▶ [Records from a collection]:
☆ ☆ ☆

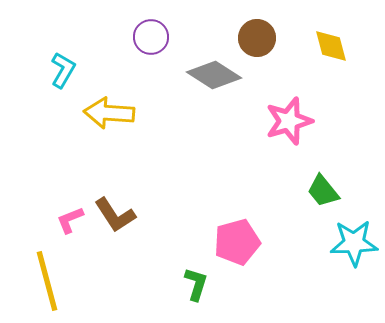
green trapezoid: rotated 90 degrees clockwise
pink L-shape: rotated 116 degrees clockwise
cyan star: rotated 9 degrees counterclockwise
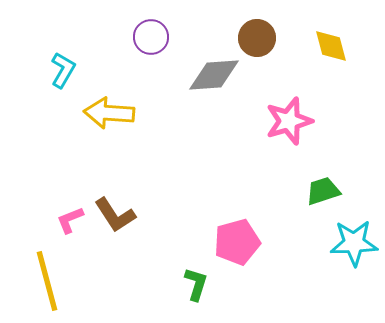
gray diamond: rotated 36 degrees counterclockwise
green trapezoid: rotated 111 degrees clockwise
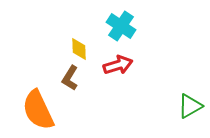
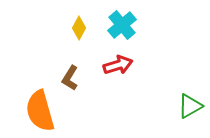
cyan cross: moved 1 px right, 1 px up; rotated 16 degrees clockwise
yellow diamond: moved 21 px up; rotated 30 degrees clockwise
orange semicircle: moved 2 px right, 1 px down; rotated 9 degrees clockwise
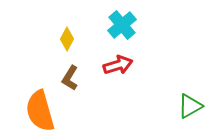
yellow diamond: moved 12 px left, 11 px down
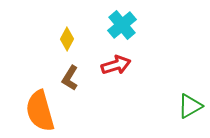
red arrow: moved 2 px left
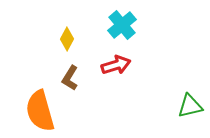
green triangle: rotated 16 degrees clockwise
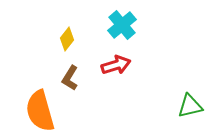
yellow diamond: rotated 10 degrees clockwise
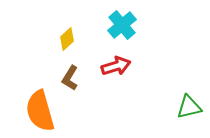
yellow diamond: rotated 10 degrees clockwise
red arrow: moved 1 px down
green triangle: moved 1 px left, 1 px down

☆ ☆ ☆

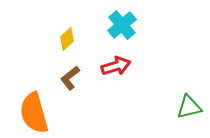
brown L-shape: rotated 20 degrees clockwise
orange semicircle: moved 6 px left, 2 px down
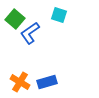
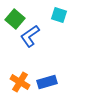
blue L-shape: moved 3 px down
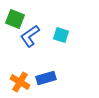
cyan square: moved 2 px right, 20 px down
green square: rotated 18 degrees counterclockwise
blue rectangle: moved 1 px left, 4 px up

☆ ☆ ☆

▶ [Instructions to follow]: Quote the records above from the line with "cyan square: moved 2 px right, 20 px down" up to and including the line with "blue rectangle: moved 1 px left, 4 px up", keeping every line the same.

▶ [Exercise output]:
cyan square: moved 2 px right, 20 px down
green square: rotated 18 degrees counterclockwise
blue rectangle: moved 1 px left, 4 px up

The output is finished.